* Assignment *
Your task is to repeat the lines below exactly, excluding any pictures they contain.

* Supplied data *
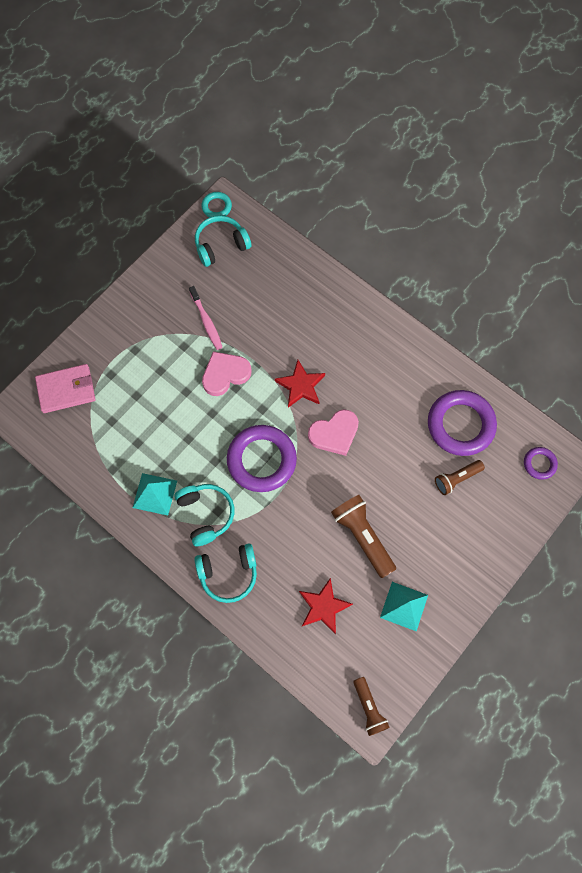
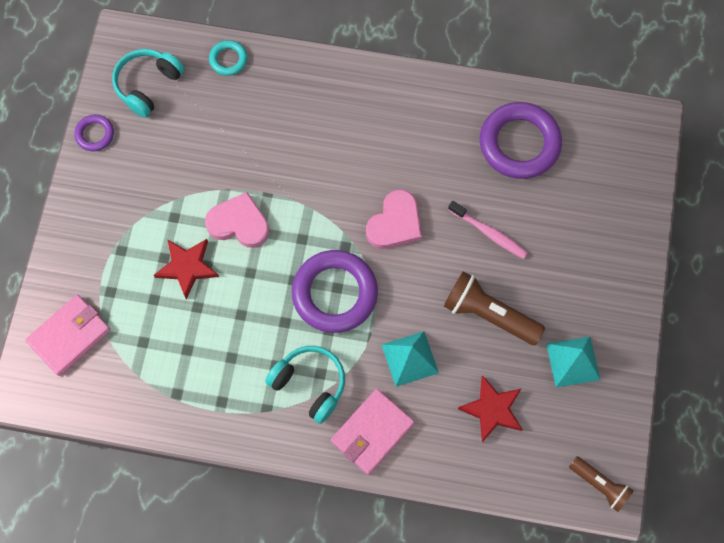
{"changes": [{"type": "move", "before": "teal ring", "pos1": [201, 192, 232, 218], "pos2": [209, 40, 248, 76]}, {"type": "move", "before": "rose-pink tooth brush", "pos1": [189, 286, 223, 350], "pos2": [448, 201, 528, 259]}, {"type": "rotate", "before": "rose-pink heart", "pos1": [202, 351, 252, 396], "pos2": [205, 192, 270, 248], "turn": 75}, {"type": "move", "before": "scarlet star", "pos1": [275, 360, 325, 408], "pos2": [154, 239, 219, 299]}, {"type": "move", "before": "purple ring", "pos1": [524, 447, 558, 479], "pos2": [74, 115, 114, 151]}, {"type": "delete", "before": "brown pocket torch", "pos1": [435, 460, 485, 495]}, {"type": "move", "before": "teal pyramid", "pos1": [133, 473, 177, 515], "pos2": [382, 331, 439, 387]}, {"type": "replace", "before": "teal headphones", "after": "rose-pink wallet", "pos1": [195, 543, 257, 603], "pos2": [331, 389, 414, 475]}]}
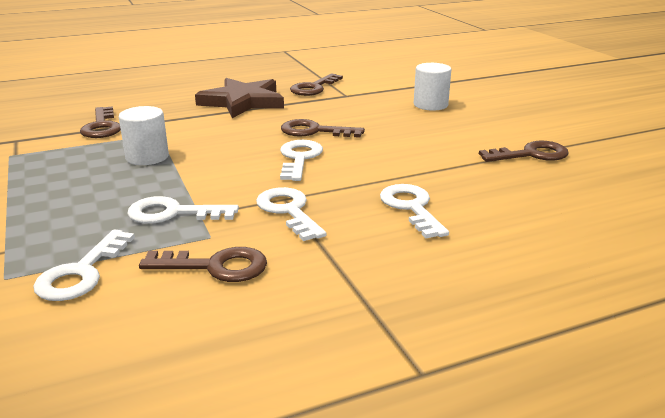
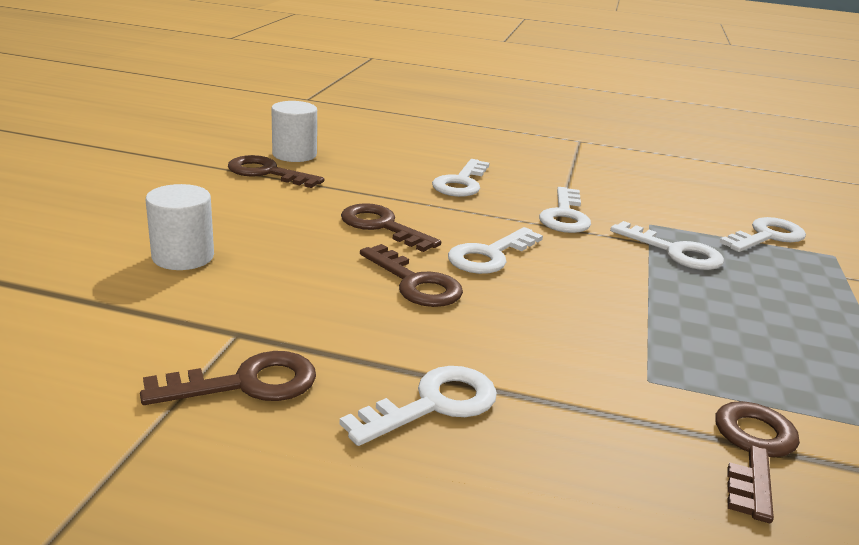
{"changes": [{"type": "replace", "before": "brown star", "after": "snow-white door key", "pos1": [195, 78, 284, 118], "pos2": [340, 366, 497, 446]}, {"type": "move", "before": "snow-white cylinder", "pos1": [119, 106, 169, 165], "pos2": [271, 101, 317, 162]}, {"type": "move", "before": "brown door key", "pos1": [139, 247, 267, 282], "pos2": [341, 203, 441, 252]}]}
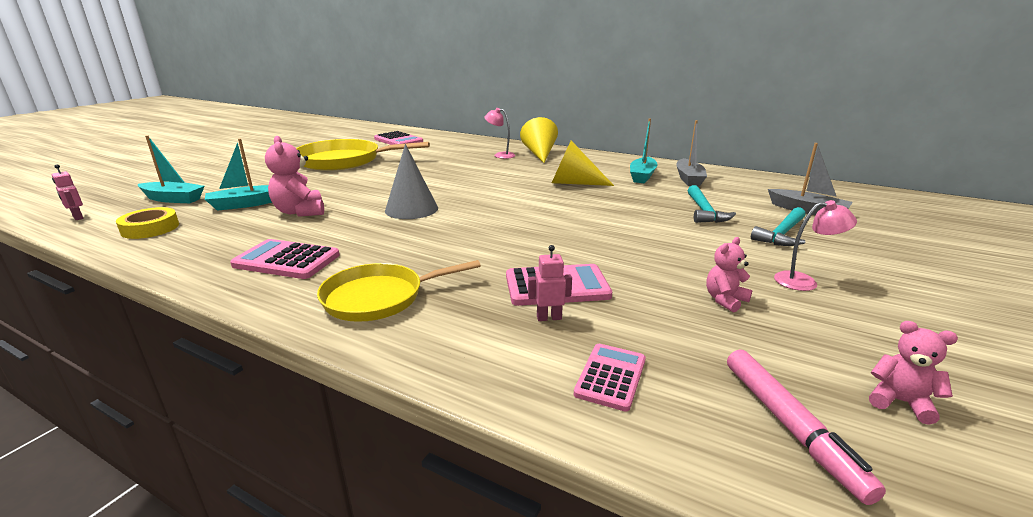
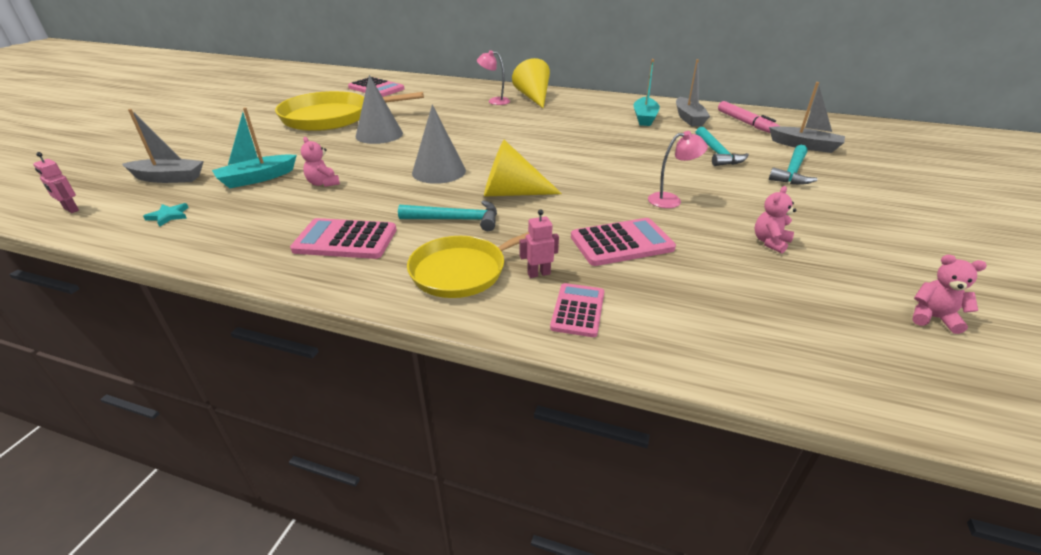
{"changes": [{"type": "recolor", "before": "teal boat", "after": "grey boat", "pos1": [138, 135, 204, 203], "pos2": [122, 109, 204, 183]}, {"type": "resize", "before": "rose-pink teddy bear", "pos1": [265, 136, 324, 217], "pos2": [301, 137, 340, 187], "scale": 0.6}, {"type": "move", "before": "golden cone shape", "pos1": [552, 141, 614, 186], "pos2": [484, 140, 562, 197]}, {"type": "move", "before": "rose-pink desk lamp", "pos1": [774, 200, 857, 291], "pos2": [648, 131, 708, 208]}, {"type": "replace", "before": "golden tape", "after": "teal star", "pos1": [116, 207, 179, 239], "pos2": [143, 203, 189, 227]}, {"type": "move", "before": "rose-pink toy robot", "pos1": [528, 245, 572, 321], "pos2": [519, 209, 559, 278]}, {"type": "move", "before": "rose-pink adding machine", "pos1": [574, 344, 646, 412], "pos2": [550, 283, 604, 337]}, {"type": "move", "before": "rose-pink felt pen", "pos1": [727, 350, 886, 505], "pos2": [718, 101, 779, 133]}, {"type": "insert", "after": "grey cone shape", "pos2": [356, 75, 403, 144]}, {"type": "insert", "after": "teal hammer", "pos2": [398, 200, 497, 231]}]}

* Answer for this exercise *
{"changes": [{"type": "move", "before": "teal ring", "pos1": [201, 192, 232, 218], "pos2": [209, 40, 248, 76]}, {"type": "move", "before": "rose-pink tooth brush", "pos1": [189, 286, 223, 350], "pos2": [448, 201, 528, 259]}, {"type": "rotate", "before": "rose-pink heart", "pos1": [202, 351, 252, 396], "pos2": [205, 192, 270, 248], "turn": 75}, {"type": "move", "before": "scarlet star", "pos1": [275, 360, 325, 408], "pos2": [154, 239, 219, 299]}, {"type": "move", "before": "purple ring", "pos1": [524, 447, 558, 479], "pos2": [74, 115, 114, 151]}, {"type": "delete", "before": "brown pocket torch", "pos1": [435, 460, 485, 495]}, {"type": "move", "before": "teal pyramid", "pos1": [133, 473, 177, 515], "pos2": [382, 331, 439, 387]}, {"type": "replace", "before": "teal headphones", "after": "rose-pink wallet", "pos1": [195, 543, 257, 603], "pos2": [331, 389, 414, 475]}]}
{"changes": [{"type": "replace", "before": "brown star", "after": "snow-white door key", "pos1": [195, 78, 284, 118], "pos2": [340, 366, 497, 446]}, {"type": "move", "before": "snow-white cylinder", "pos1": [119, 106, 169, 165], "pos2": [271, 101, 317, 162]}, {"type": "move", "before": "brown door key", "pos1": [139, 247, 267, 282], "pos2": [341, 203, 441, 252]}]}
{"changes": [{"type": "recolor", "before": "teal boat", "after": "grey boat", "pos1": [138, 135, 204, 203], "pos2": [122, 109, 204, 183]}, {"type": "resize", "before": "rose-pink teddy bear", "pos1": [265, 136, 324, 217], "pos2": [301, 137, 340, 187], "scale": 0.6}, {"type": "move", "before": "golden cone shape", "pos1": [552, 141, 614, 186], "pos2": [484, 140, 562, 197]}, {"type": "move", "before": "rose-pink desk lamp", "pos1": [774, 200, 857, 291], "pos2": [648, 131, 708, 208]}, {"type": "replace", "before": "golden tape", "after": "teal star", "pos1": [116, 207, 179, 239], "pos2": [143, 203, 189, 227]}, {"type": "move", "before": "rose-pink toy robot", "pos1": [528, 245, 572, 321], "pos2": [519, 209, 559, 278]}, {"type": "move", "before": "rose-pink adding machine", "pos1": [574, 344, 646, 412], "pos2": [550, 283, 604, 337]}, {"type": "move", "before": "rose-pink felt pen", "pos1": [727, 350, 886, 505], "pos2": [718, 101, 779, 133]}, {"type": "insert", "after": "grey cone shape", "pos2": [356, 75, 403, 144]}, {"type": "insert", "after": "teal hammer", "pos2": [398, 200, 497, 231]}]}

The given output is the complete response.